• GIVEN RECORDS
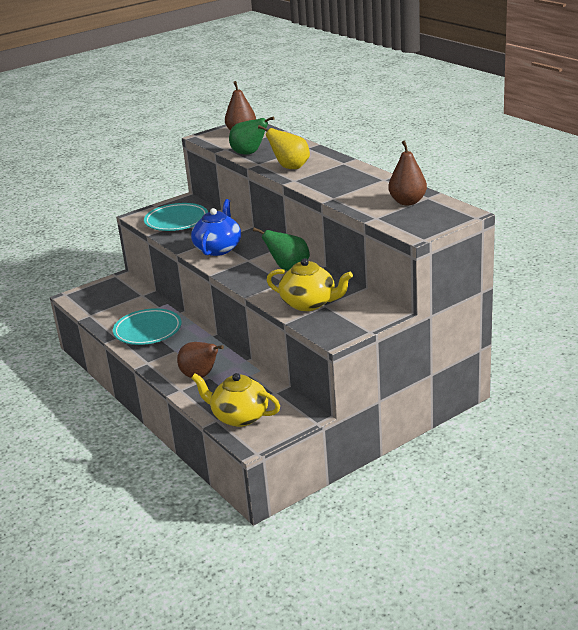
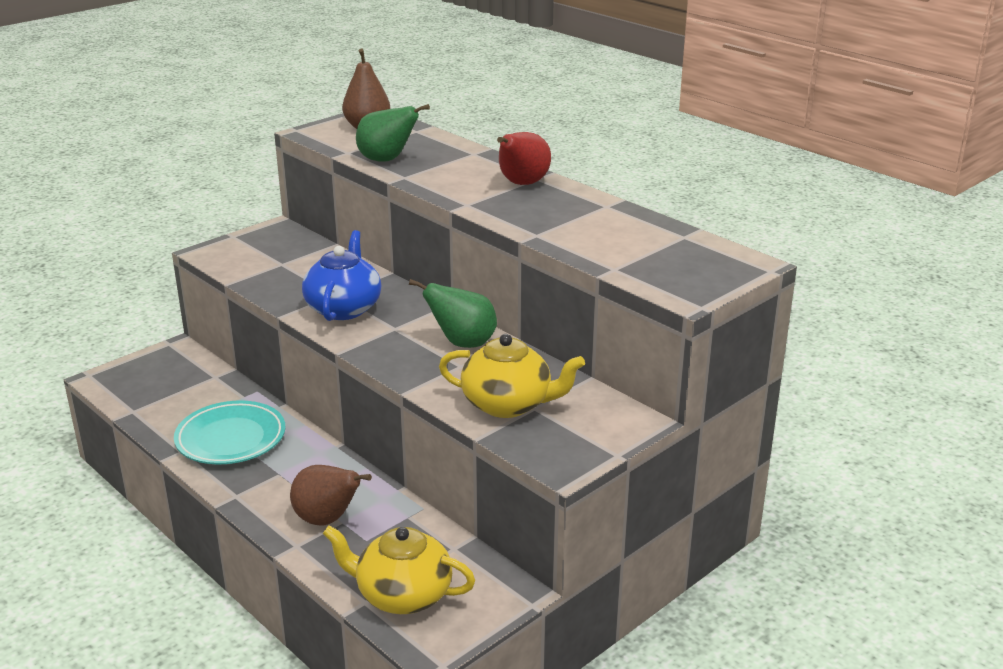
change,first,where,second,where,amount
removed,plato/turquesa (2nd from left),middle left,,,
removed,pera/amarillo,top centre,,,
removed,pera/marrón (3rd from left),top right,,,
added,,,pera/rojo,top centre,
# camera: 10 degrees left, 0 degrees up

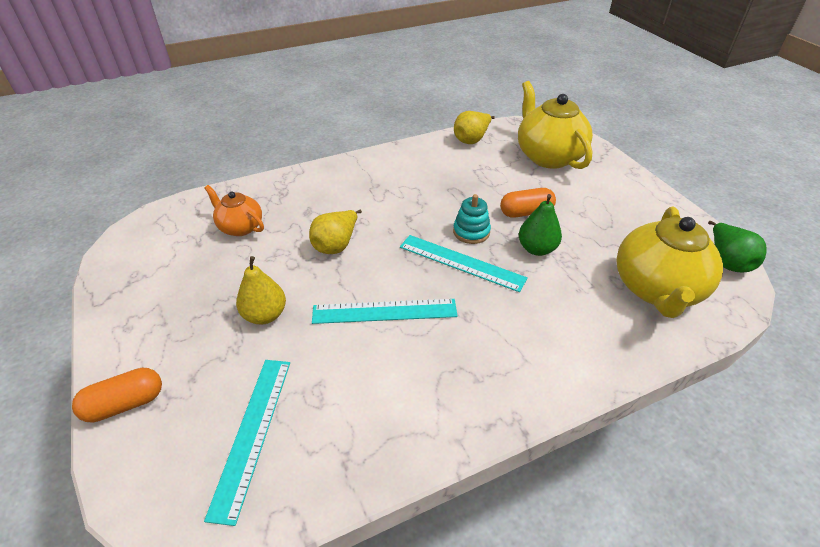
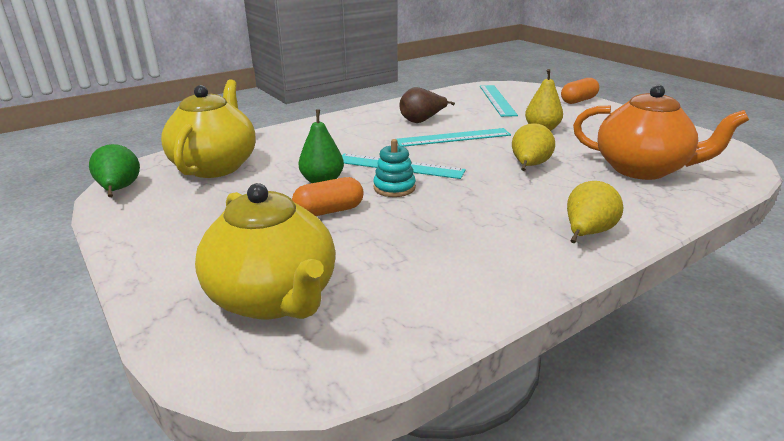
change,first,where,second,where,amount
resized,tetera/naranja,middle left,,top right,x1.79
moved,pera/amarillo (3rd from left),top centre,,middle right,
added,,,pera/marrón,top centre,
# camera: 170 degrees right, 15 degrees down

• PROBLEM STATEMENT
Within the listing above, copy each line that has the string "removed".

• THE ANSWER
removed,plato/turquesa (2nd from left),middle left,,,
removed,pera/amarillo,top centre,,,
removed,pera/marrón (3rd from left),top right,,,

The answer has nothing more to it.